= Task details =
Whenever "rocket" appears in a line of the entries below, that line counts; give the total only.

= Dataset excerpts =

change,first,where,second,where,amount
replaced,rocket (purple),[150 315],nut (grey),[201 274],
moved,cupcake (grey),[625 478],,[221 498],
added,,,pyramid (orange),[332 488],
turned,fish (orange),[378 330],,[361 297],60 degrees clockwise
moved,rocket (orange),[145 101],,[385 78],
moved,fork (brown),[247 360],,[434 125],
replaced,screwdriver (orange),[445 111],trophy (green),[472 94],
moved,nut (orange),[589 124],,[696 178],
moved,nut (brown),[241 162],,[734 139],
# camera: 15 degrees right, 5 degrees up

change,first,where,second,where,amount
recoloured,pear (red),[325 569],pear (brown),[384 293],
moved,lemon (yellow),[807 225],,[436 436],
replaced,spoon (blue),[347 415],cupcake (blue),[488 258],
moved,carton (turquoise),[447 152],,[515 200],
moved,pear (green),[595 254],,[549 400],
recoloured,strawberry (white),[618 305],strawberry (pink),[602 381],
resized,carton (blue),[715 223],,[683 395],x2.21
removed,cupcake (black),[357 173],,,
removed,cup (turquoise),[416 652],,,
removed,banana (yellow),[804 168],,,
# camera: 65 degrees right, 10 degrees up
* * *
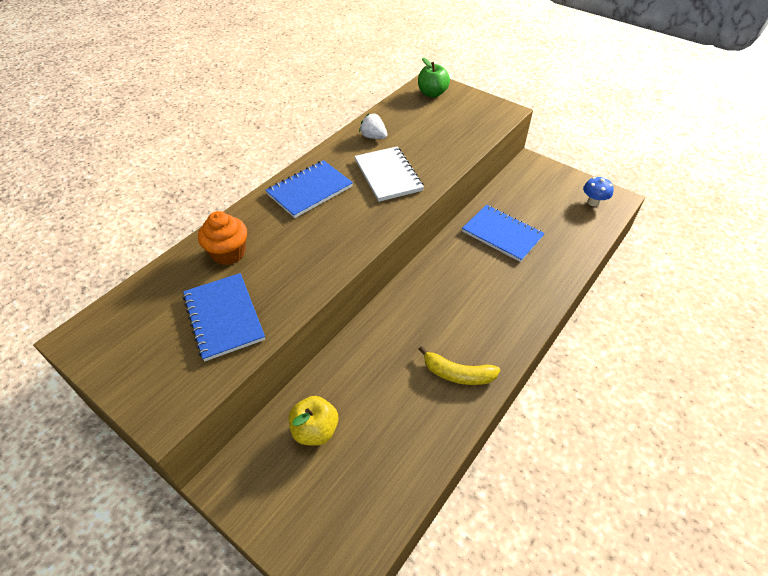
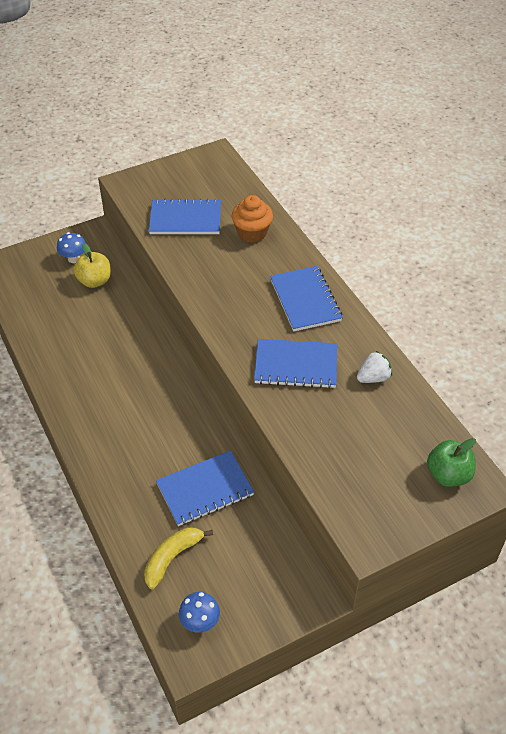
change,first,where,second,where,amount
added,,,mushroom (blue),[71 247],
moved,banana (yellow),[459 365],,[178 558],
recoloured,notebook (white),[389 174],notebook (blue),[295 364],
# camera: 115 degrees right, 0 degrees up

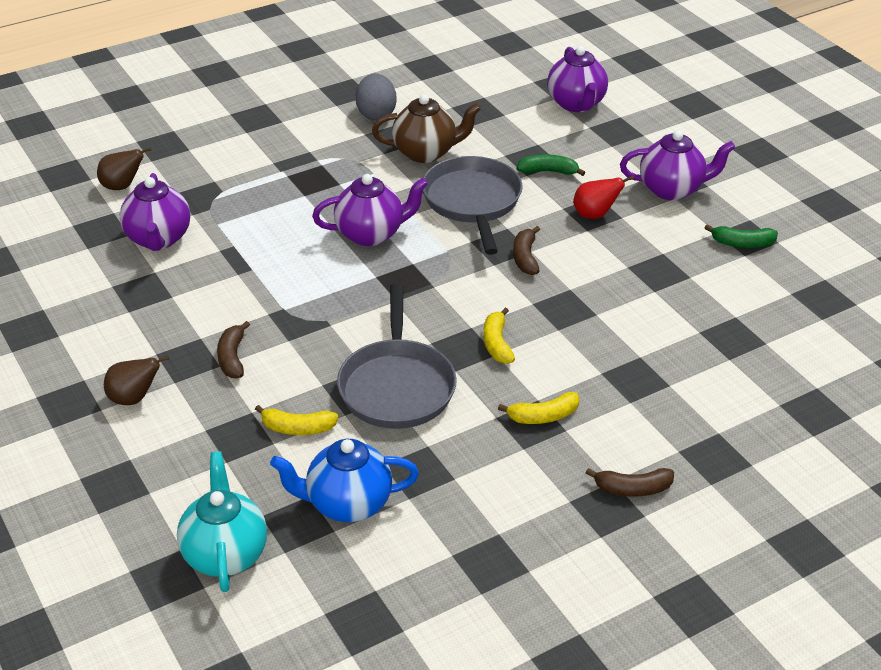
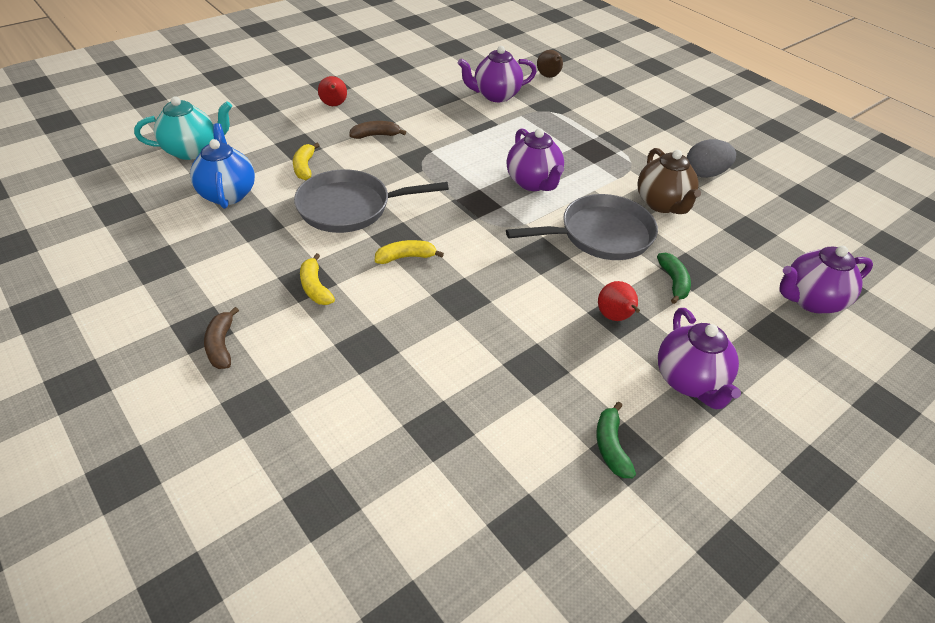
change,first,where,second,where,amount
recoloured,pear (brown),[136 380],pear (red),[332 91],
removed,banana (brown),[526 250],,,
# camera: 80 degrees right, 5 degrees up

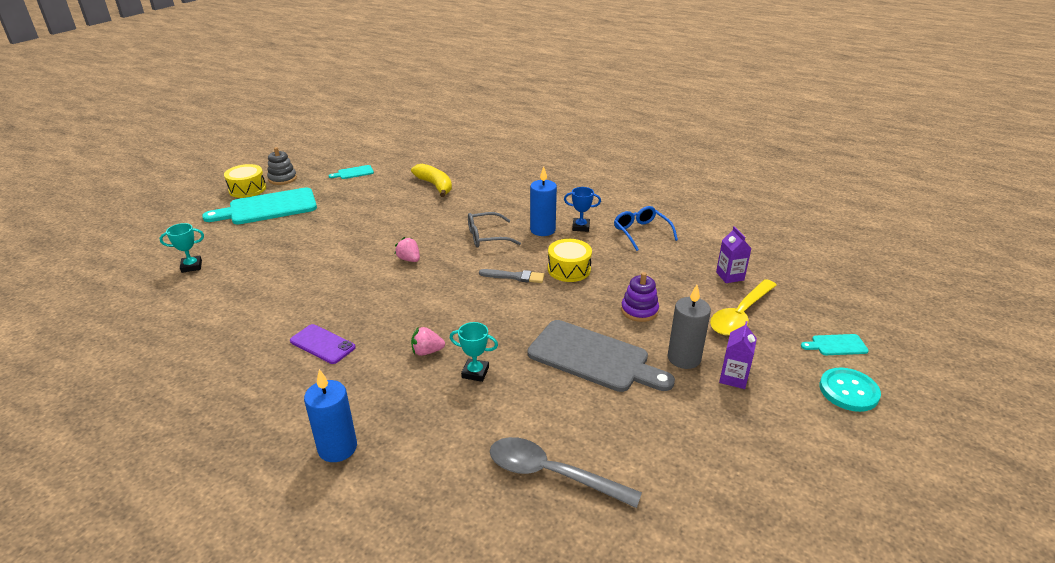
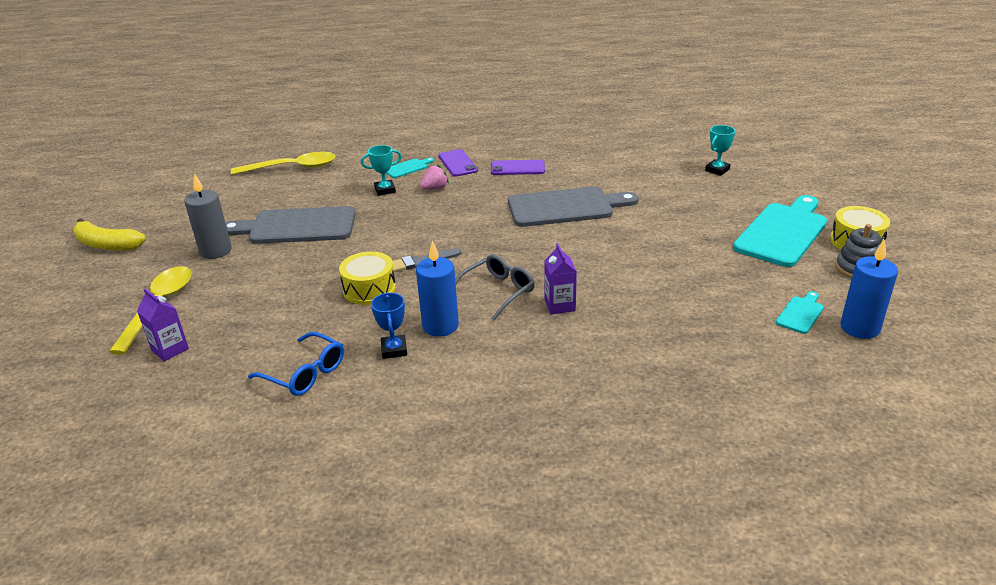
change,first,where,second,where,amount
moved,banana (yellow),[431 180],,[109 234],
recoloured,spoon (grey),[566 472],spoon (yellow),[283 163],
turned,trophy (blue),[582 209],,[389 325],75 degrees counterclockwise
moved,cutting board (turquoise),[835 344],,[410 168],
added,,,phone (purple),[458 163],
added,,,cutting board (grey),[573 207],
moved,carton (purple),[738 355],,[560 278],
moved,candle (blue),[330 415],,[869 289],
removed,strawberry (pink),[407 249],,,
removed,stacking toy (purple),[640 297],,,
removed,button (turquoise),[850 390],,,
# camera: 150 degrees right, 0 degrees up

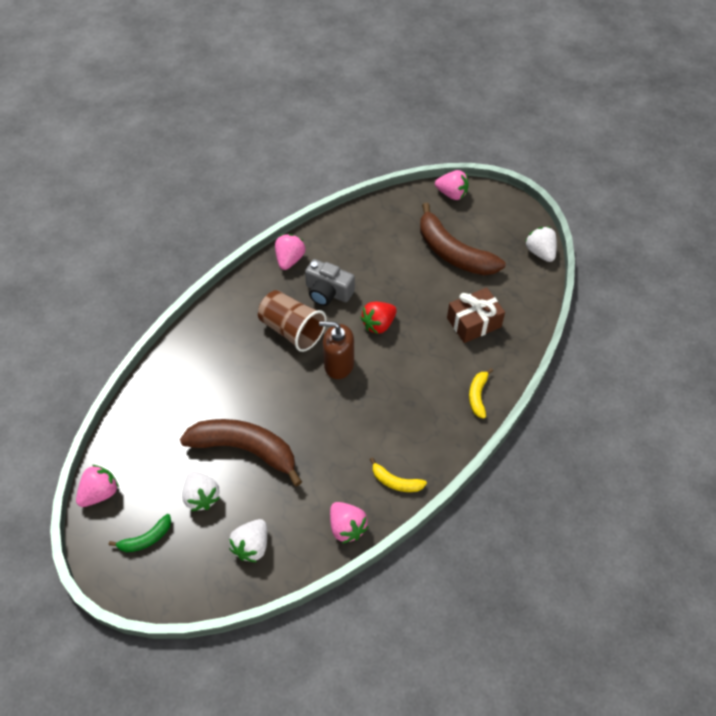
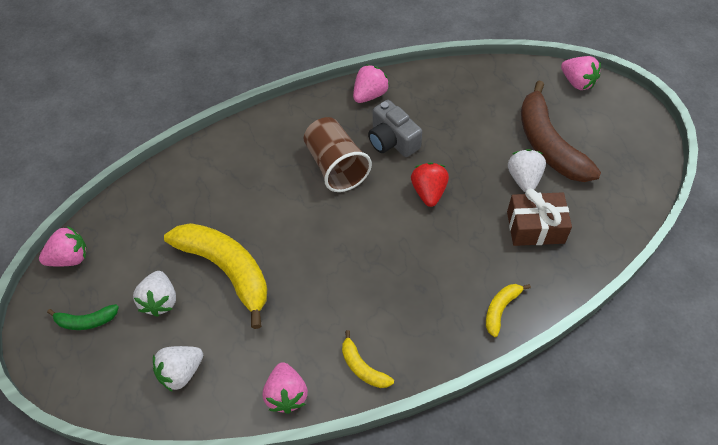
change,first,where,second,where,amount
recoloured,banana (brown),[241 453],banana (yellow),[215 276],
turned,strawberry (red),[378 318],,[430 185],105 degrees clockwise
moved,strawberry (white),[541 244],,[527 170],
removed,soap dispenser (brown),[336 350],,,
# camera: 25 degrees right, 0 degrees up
* * *
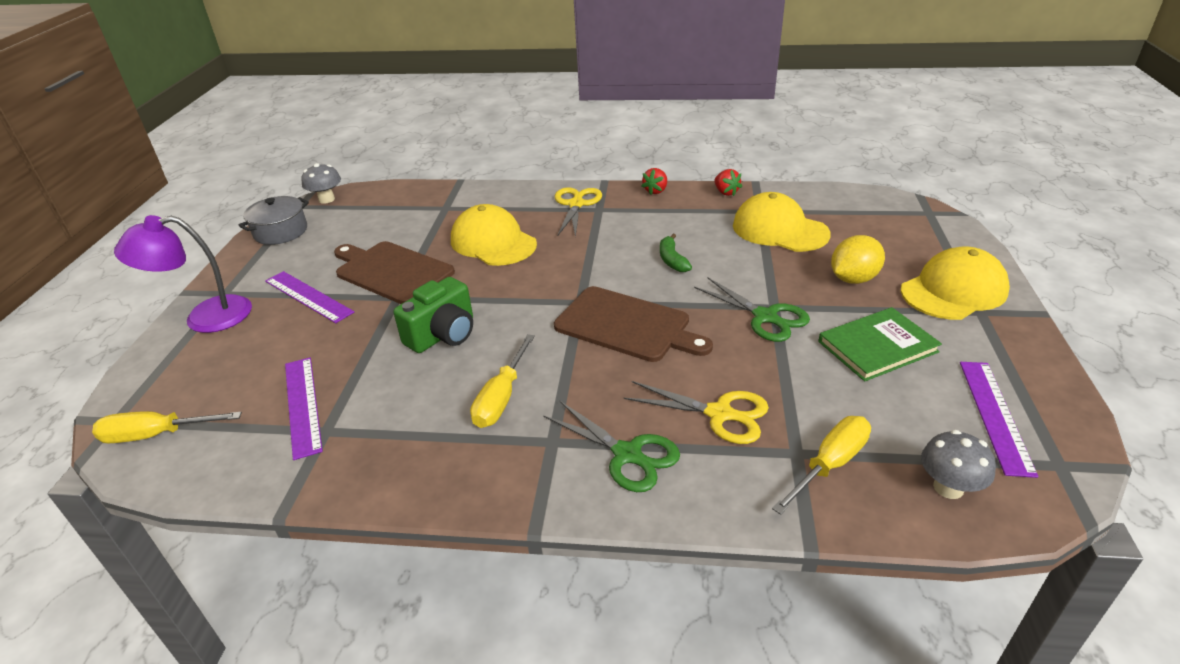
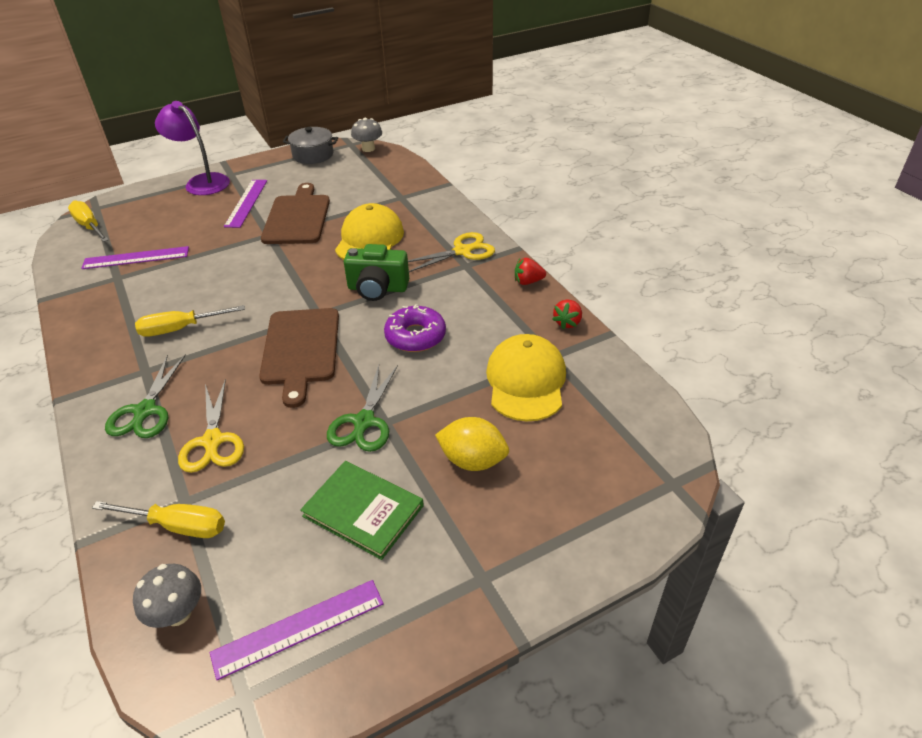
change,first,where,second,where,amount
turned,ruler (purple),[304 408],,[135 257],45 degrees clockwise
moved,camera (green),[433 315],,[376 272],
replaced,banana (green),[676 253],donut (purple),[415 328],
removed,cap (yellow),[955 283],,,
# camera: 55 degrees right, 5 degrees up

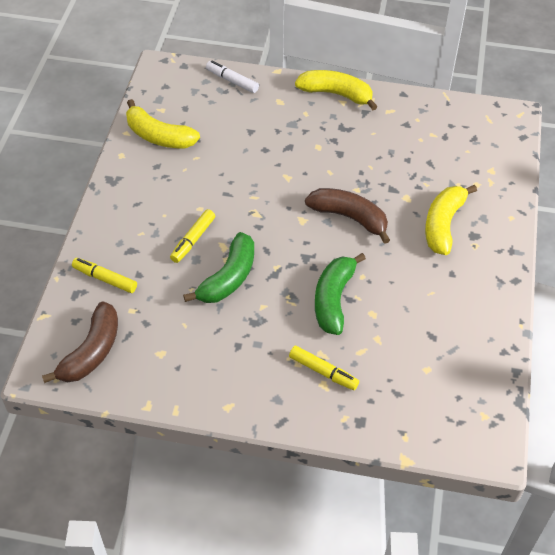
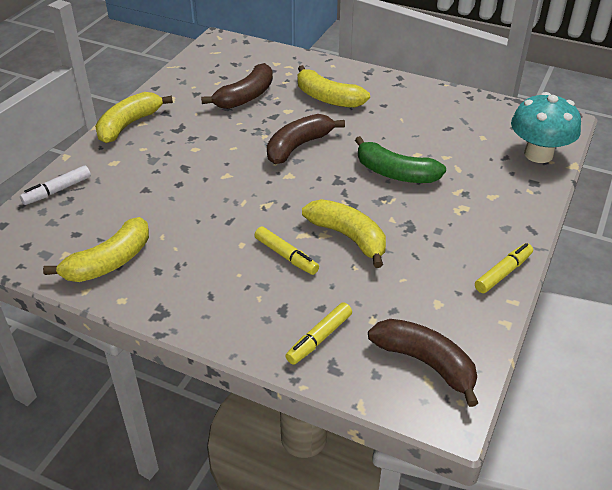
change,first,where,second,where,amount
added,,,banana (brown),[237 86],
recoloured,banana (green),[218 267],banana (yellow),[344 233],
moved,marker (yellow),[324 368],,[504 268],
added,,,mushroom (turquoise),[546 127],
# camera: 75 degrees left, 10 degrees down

= Reply to the task =
2